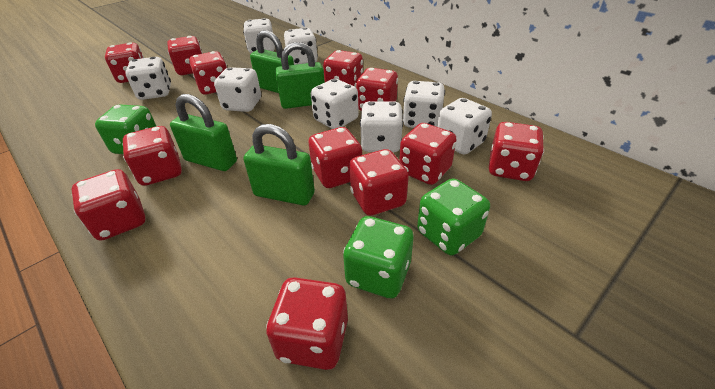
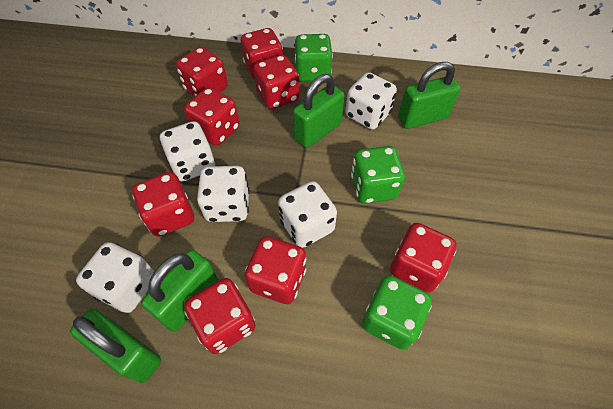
red dice: [72,169,146,240] [105,42,144,83] [122,126,182,186] [167,36,203,75] [189,51,227,95] [266,277,348,370] [308,127,362,188] [323,50,363,87] [349,149,409,216] [356,68,398,111] [399,123,457,185] [489,122,544,181] = 12 -> [132,172,194,237] [176,47,228,97] [184,87,239,146] [184,278,255,354] [241,28,283,79] [245,236,306,304] [253,55,299,109] [390,223,457,293] = 8
white dice: [125,57,171,100] [214,67,261,112] [243,18,275,54] [284,27,318,65] [311,79,359,129] [360,101,403,152] [402,81,445,128] [437,98,492,155] = 8 -> [76,242,155,313] [160,121,215,181] [197,166,250,222] [278,181,337,248] [346,72,397,130] = 5

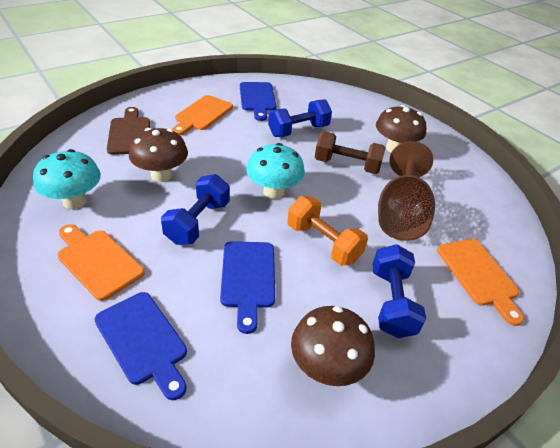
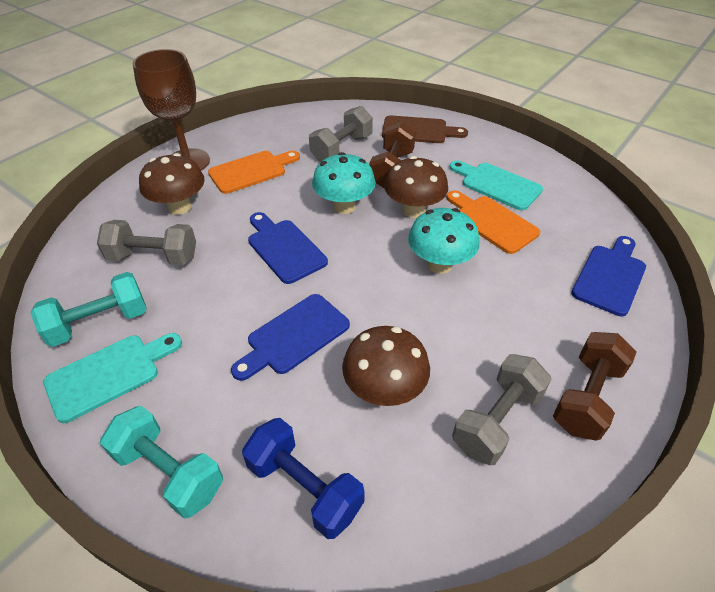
blue dumbbell: [161,174,230,245] [268,99,332,137] [372,244,426,338] = 3 -> [242,418,365,539] = 1
brown dumbbell: [315,132,386,174] = 1 -> [370,122,416,188] [553,332,637,441] = 2
grey dumbbell: none = 0 -> [97,220,196,266] [309,106,373,162] [452,354,552,465] = 3
orange cutting board: [57,224,145,301] [172,95,233,135] [437,239,524,326] = 3 -> [208,151,300,194] [447,190,540,254] = 2
orange dumbbell: [287,196,368,266] = 1 -> none = 0
turquoise cutting board: none = 0 -> [43,333,182,423] [450,161,543,210] = 2
turquoise dumbbell: none = 0 -> [30,272,147,347] [100,406,223,519] = 2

────────────────────

REQUIREMENT => Please output the listing above exactly from its first line through the line with "white dice: [125,57,171,100]", both included, and nothing beyond that line. Omit pictures.

RESPONSE AREA =>
red dice: [72,169,146,240] [105,42,144,83] [122,126,182,186] [167,36,203,75] [189,51,227,95] [266,277,348,370] [308,127,362,188] [323,50,363,87] [349,149,409,216] [356,68,398,111] [399,123,457,185] [489,122,544,181] = 12 -> [132,172,194,237] [176,47,228,97] [184,87,239,146] [184,278,255,354] [241,28,283,79] [245,236,306,304] [253,55,299,109] [390,223,457,293] = 8
white dice: [125,57,171,100] [214,67,261,112] [243,18,275,54] [284,27,318,65] [311,79,359,129] [360,101,403,152] [402,81,445,128] [437,98,492,155] = 8 -> [76,242,155,313] [160,121,215,181] [197,166,250,222] [278,181,337,248] [346,72,397,130] = 5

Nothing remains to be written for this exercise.